[DATA]

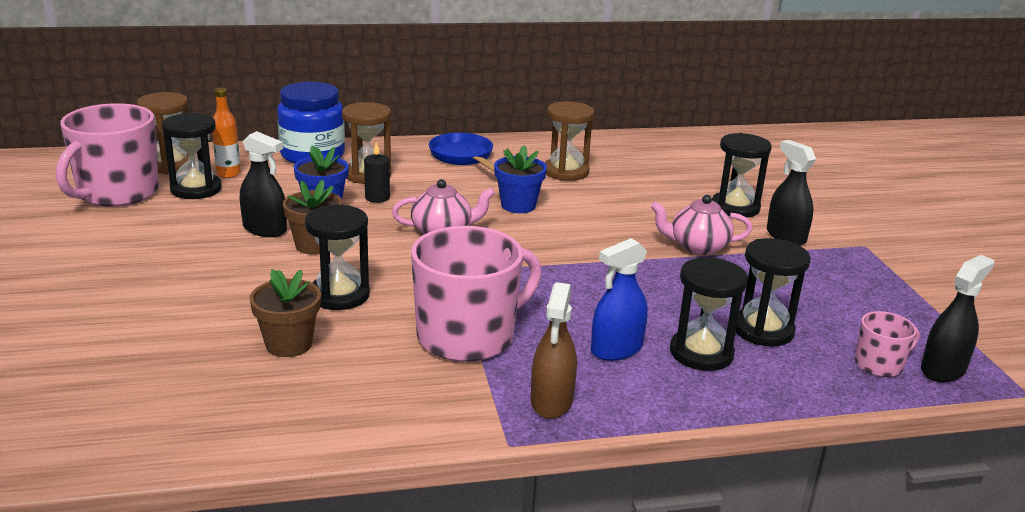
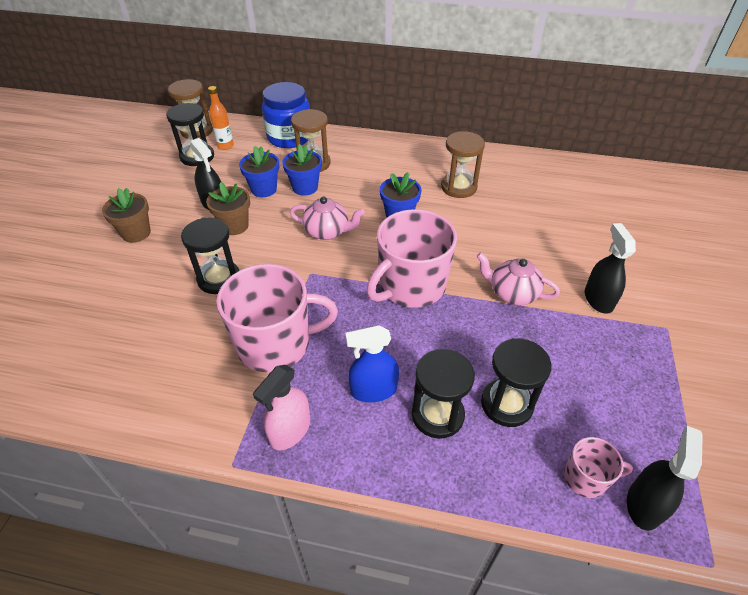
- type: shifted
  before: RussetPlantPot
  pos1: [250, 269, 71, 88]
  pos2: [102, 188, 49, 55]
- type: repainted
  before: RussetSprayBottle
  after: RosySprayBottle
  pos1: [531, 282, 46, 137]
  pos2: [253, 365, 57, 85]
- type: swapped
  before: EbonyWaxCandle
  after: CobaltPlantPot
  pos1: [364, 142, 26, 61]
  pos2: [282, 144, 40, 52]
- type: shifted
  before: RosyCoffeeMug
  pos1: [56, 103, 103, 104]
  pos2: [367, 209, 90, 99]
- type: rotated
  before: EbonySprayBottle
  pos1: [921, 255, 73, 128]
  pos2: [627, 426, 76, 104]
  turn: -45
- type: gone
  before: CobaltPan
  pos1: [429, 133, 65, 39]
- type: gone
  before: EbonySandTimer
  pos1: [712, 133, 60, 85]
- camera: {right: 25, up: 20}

[/DATA]

PROBLEM REQUIREMENTS. Could you retype exactly the lines above, starting at the line that contains "- type: repainted" and ending at the line that contains "before: RosyCoffeeMug", and nothing more?

RESULT OF THE TASK.
- type: repainted
  before: RussetSprayBottle
  after: RosySprayBottle
  pos1: [531, 282, 46, 137]
  pos2: [253, 365, 57, 85]
- type: swapped
  before: EbonyWaxCandle
  after: CobaltPlantPot
  pos1: [364, 142, 26, 61]
  pos2: [282, 144, 40, 52]
- type: shifted
  before: RosyCoffeeMug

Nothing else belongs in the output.